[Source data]
** Start **

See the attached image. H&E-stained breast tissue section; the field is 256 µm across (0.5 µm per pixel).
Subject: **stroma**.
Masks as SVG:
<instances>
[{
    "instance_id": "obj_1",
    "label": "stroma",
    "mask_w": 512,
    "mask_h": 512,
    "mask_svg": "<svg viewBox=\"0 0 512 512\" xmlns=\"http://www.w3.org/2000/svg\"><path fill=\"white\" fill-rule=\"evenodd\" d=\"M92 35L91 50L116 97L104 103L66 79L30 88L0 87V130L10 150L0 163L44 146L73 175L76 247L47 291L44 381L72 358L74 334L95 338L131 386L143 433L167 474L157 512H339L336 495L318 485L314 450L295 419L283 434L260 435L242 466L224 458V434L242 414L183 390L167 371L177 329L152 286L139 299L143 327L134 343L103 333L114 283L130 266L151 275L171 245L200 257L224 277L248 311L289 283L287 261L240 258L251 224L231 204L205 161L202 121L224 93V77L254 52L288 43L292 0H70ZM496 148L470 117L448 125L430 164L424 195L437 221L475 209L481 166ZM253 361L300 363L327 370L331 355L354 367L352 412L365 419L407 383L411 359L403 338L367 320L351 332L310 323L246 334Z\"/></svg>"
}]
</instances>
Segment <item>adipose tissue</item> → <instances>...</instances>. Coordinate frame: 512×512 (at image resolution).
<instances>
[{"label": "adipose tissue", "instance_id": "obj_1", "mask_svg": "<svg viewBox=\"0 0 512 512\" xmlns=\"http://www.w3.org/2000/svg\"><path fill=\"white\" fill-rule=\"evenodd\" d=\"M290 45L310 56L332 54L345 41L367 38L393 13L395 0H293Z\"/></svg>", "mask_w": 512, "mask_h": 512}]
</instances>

** End **

Work instructions
Every record should be given again exactly.

Answer for the task
See the attached image. H&E-stained breast tissue section; the field is 256 µm across (0.5 µm per pixel).
Subject: **stroma**.
Masks as SVG:
<instances>
[{
    "instance_id": "obj_1",
    "label": "stroma",
    "mask_w": 512,
    "mask_h": 512,
    "mask_svg": "<svg viewBox=\"0 0 512 512\" xmlns=\"http://www.w3.org/2000/svg\"><path fill=\"white\" fill-rule=\"evenodd\" d=\"M92 35L91 50L116 97L104 103L66 79L30 88L0 87V130L10 150L0 163L44 146L73 175L76 247L47 291L44 381L72 358L74 334L95 338L131 386L143 433L167 474L157 512H339L336 495L318 485L314 450L295 419L283 434L260 435L242 466L224 458V434L242 414L183 390L167 371L177 329L152 286L139 299L143 327L134 343L103 333L114 283L130 266L151 275L171 245L200 257L224 277L248 311L289 283L287 261L240 258L251 224L231 204L205 161L202 121L224 93V77L254 52L288 43L292 0H70ZM496 148L470 117L448 125L430 164L424 195L437 221L475 209L481 166ZM253 361L300 363L327 370L331 355L354 367L352 412L365 419L407 383L411 359L403 338L367 320L351 332L310 323L246 334Z\"/></svg>"
}]
</instances>
Segment <item>adipose tissue</item> → <instances>...</instances>. Coordinate frame: 512×512 (at image resolution).
<instances>
[{"label": "adipose tissue", "instance_id": "obj_1", "mask_svg": "<svg viewBox=\"0 0 512 512\" xmlns=\"http://www.w3.org/2000/svg\"><path fill=\"white\" fill-rule=\"evenodd\" d=\"M290 45L310 56L332 54L345 41L367 38L393 13L395 0H293Z\"/></svg>", "mask_w": 512, "mask_h": 512}]
</instances>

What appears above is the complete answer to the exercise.